▸ **DIRECTIONS FOR THIS TASK**: Transcribe exactly, please, the line bearing "none -> yellow brick G1:H1 level 1" and all later lines through the end of the records, with the pictures left out.

▸ **DATA FOR ANALYSIS**:
---
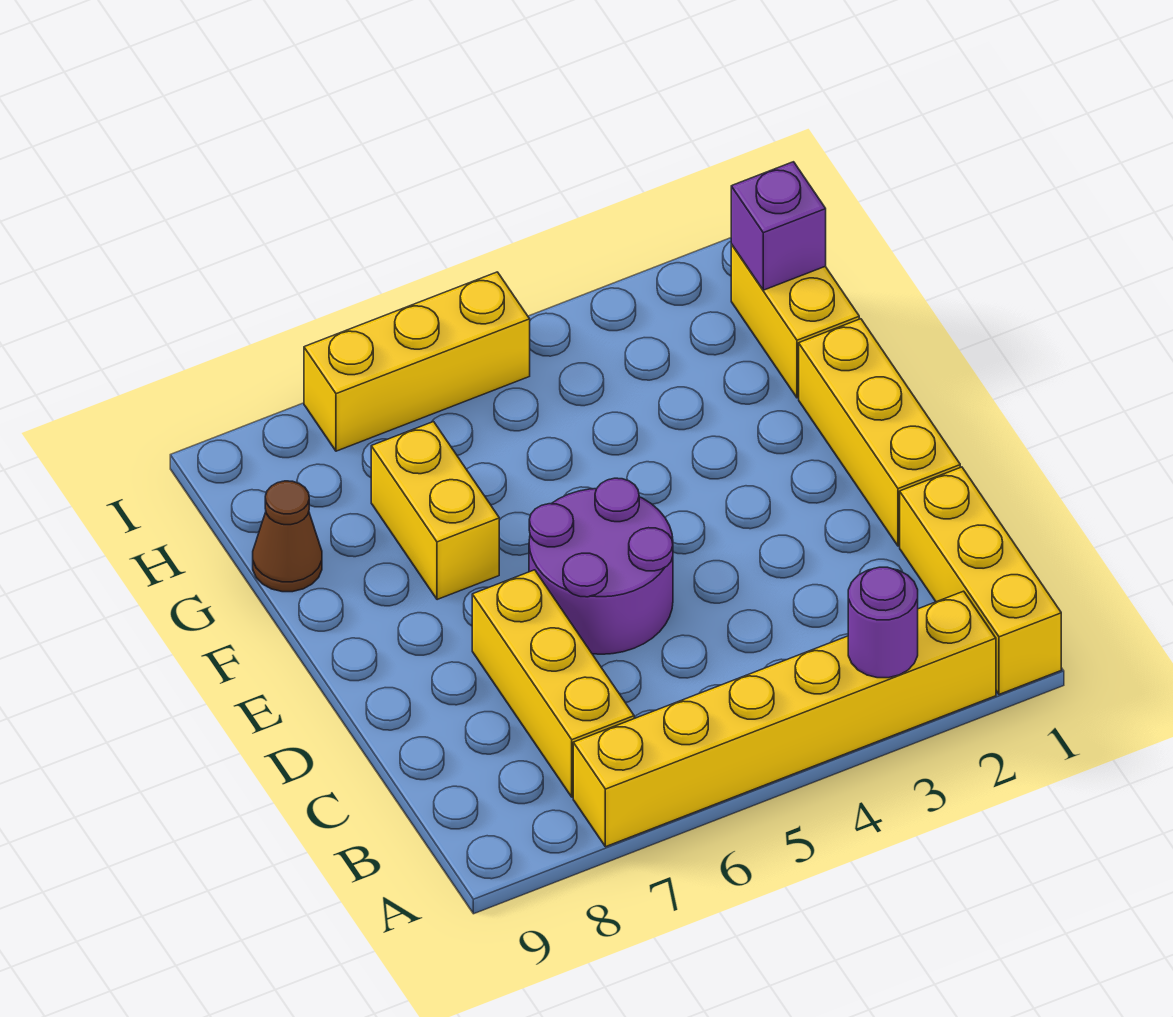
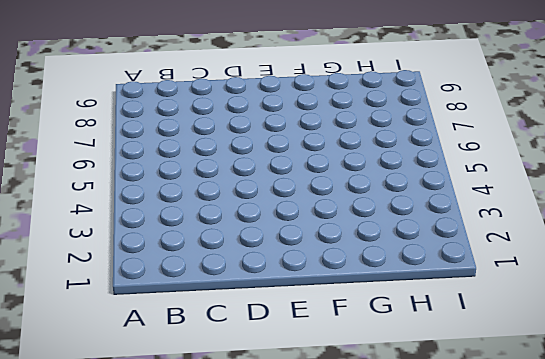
none -> yellow brick A1:C1 level 1
none -> yellow brick A2:A7 level 1

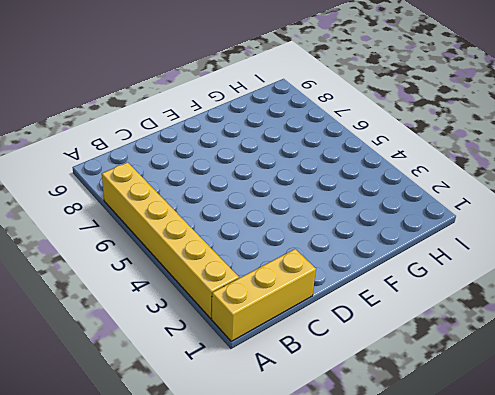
none -> yellow brick B7:D7 level 1
none -> yellow brick D1:F1 level 1

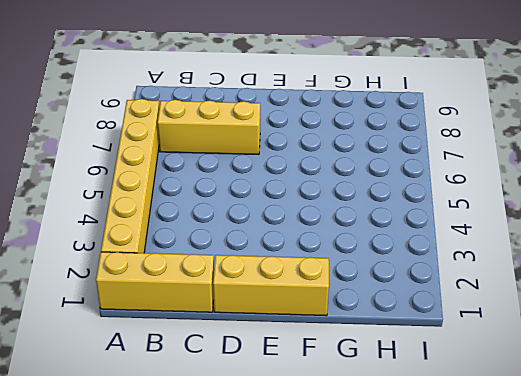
none -> purple round brick D5:E6 level 1
none -> yellow brick F7:G7 level 1

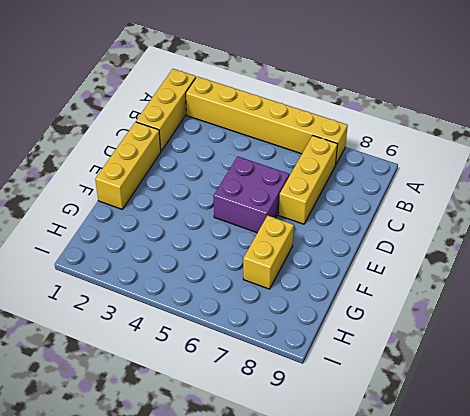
purple brick D5:E6 level 1 -> purple round brick D5:E6 level 1
none -> yellow brick G1:H1 level 1
none -> brown cone G9 level 1

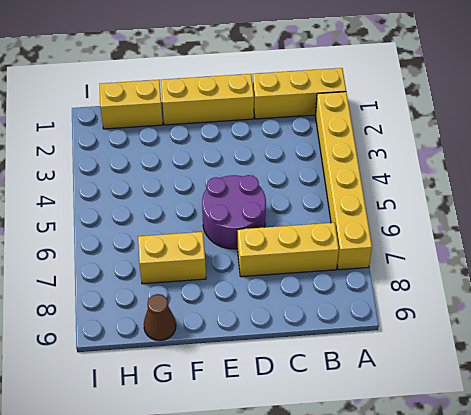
none -> yellow brick I5:I7 level 1
none -> purple round brick A3 level 2

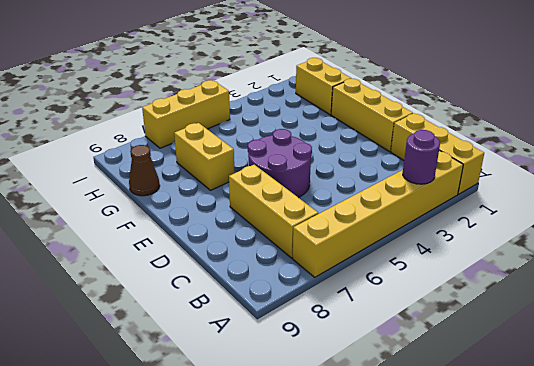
none -> purple brick H1 level 2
---
▸ **WRITTEN SOLUTION**:
none -> yellow brick G1:H1 level 1
none -> brown cone G9 level 1

none -> yellow brick I5:I7 level 1
none -> purple round brick A3 level 2

none -> purple brick H1 level 2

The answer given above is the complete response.